<<<<

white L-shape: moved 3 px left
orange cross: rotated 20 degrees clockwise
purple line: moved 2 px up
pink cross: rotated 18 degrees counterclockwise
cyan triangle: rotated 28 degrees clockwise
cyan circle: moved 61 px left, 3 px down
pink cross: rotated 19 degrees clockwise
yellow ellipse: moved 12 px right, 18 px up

>>>>
<<<<

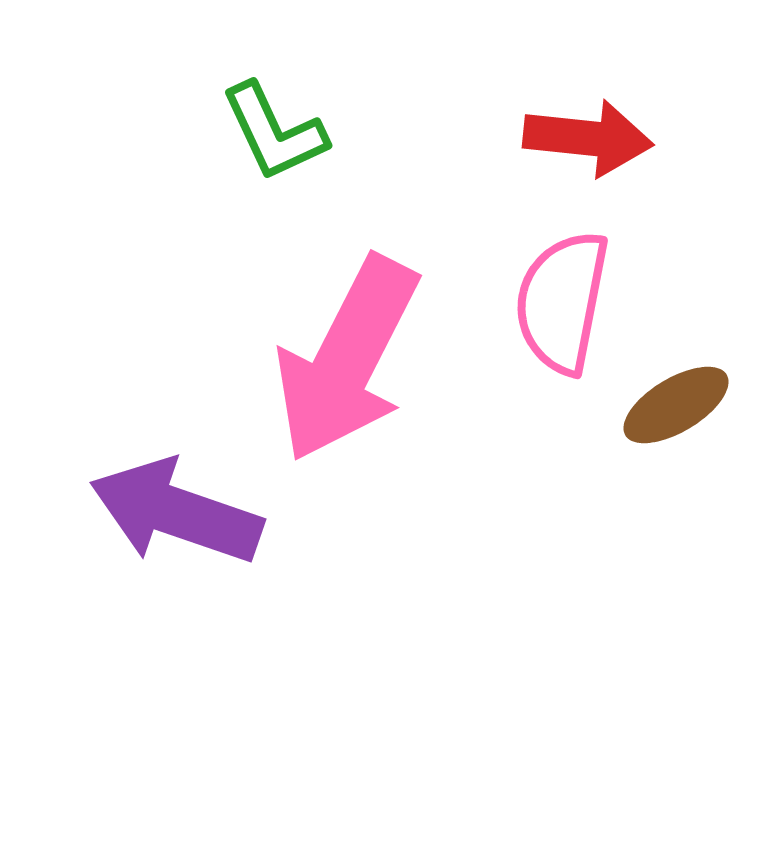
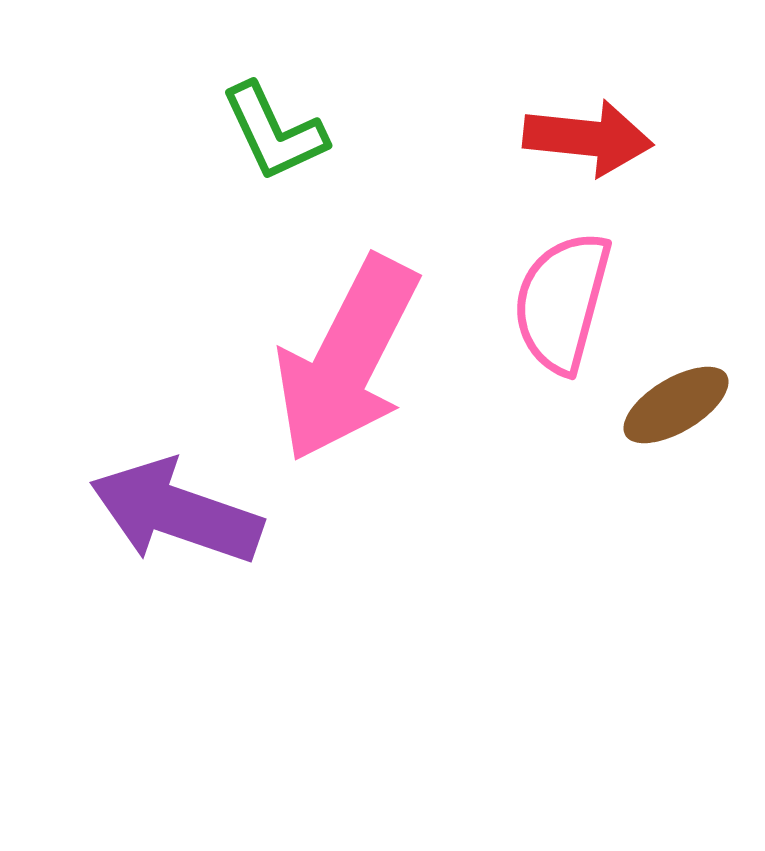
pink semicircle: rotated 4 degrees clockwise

>>>>
<<<<

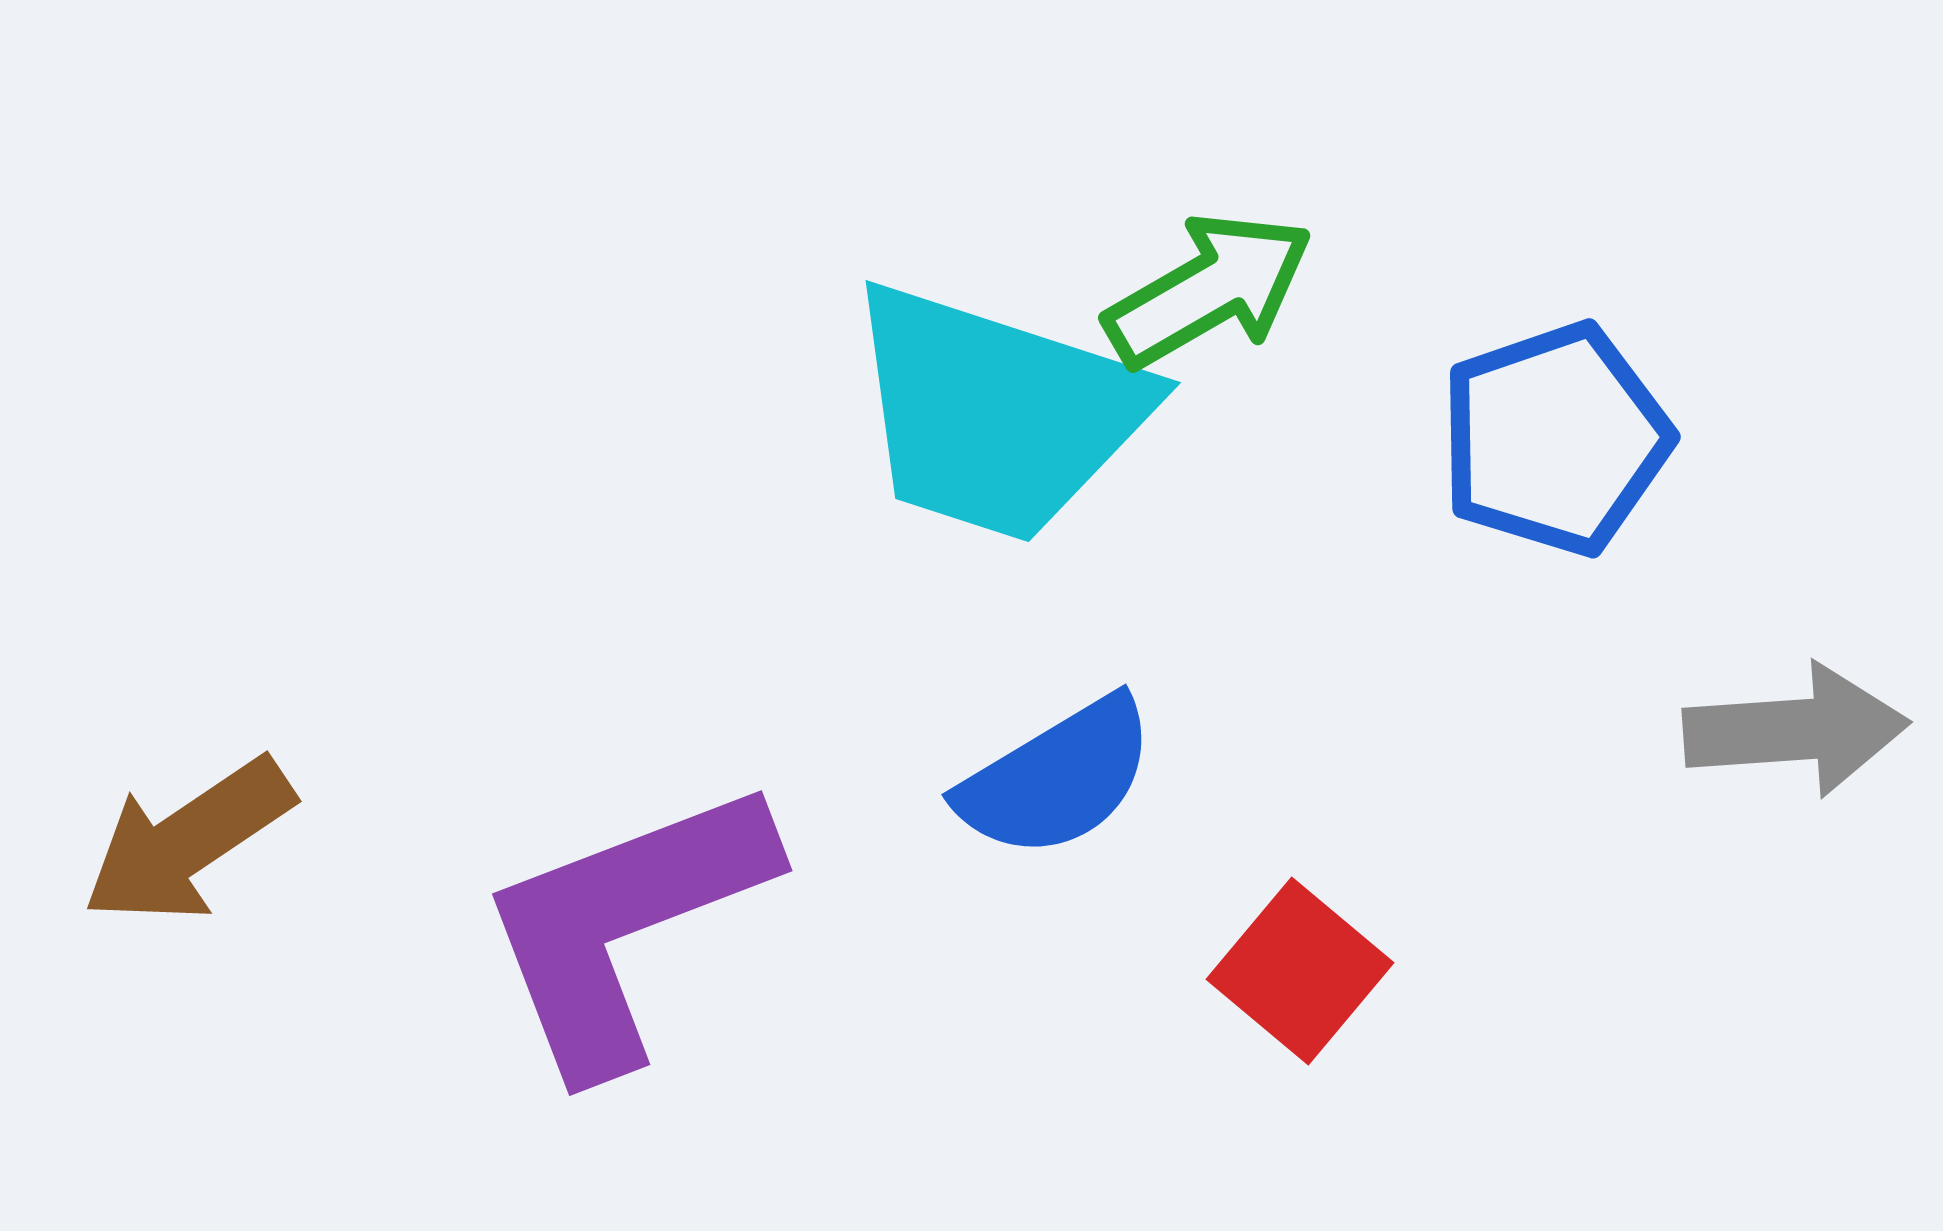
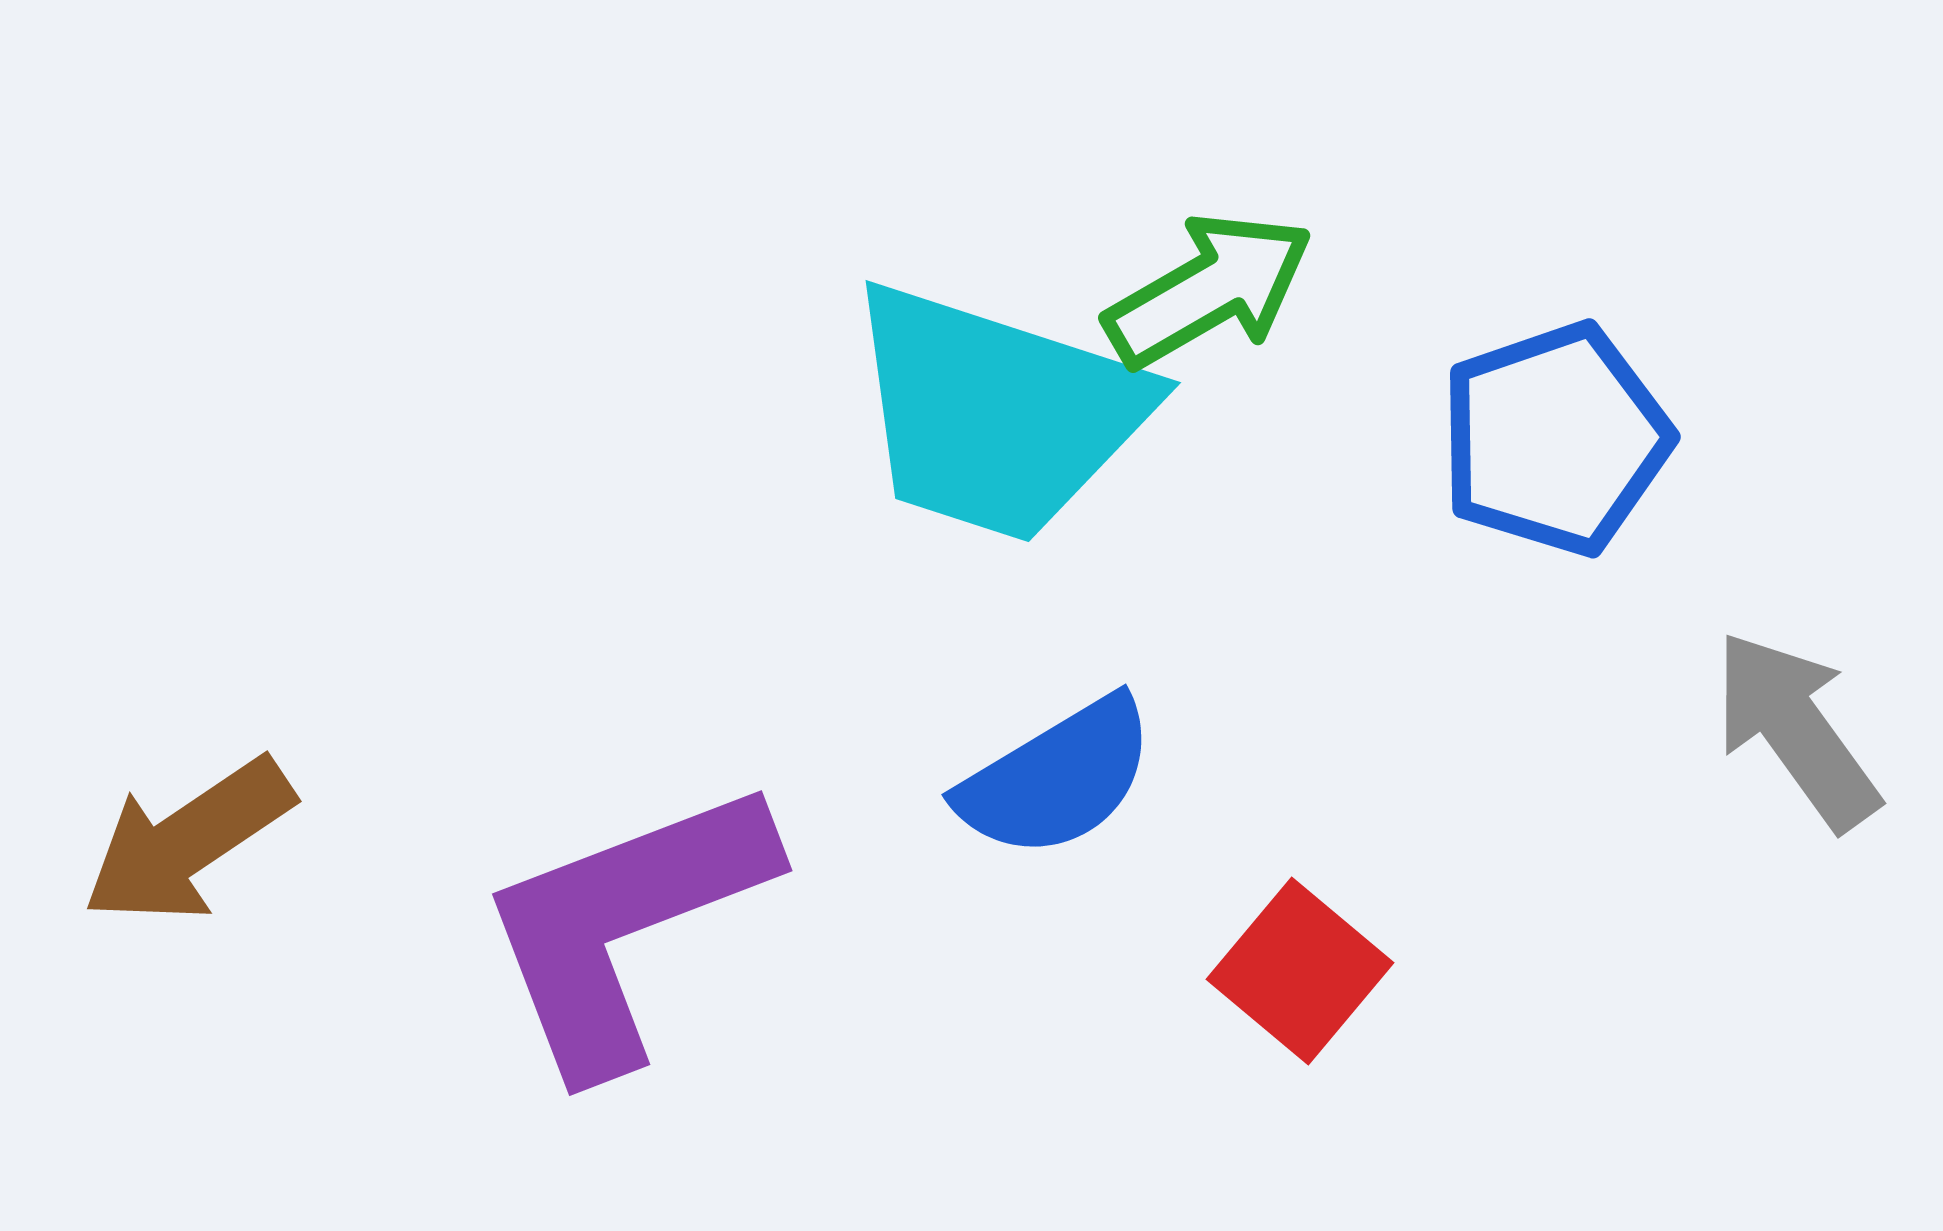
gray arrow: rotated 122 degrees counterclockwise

>>>>

DESCRIPTION OF THE TASK: From the listing above, output exactly the run of lines that starts with the line containing "cyan circle: moved 61 px left, 3 px down" and ends with the line containing "yellow ellipse: moved 12 px right, 18 px up".

EXERCISE OUTPUT:
cyan circle: moved 61 px left, 3 px down
pink cross: rotated 19 degrees clockwise
yellow ellipse: moved 12 px right, 18 px up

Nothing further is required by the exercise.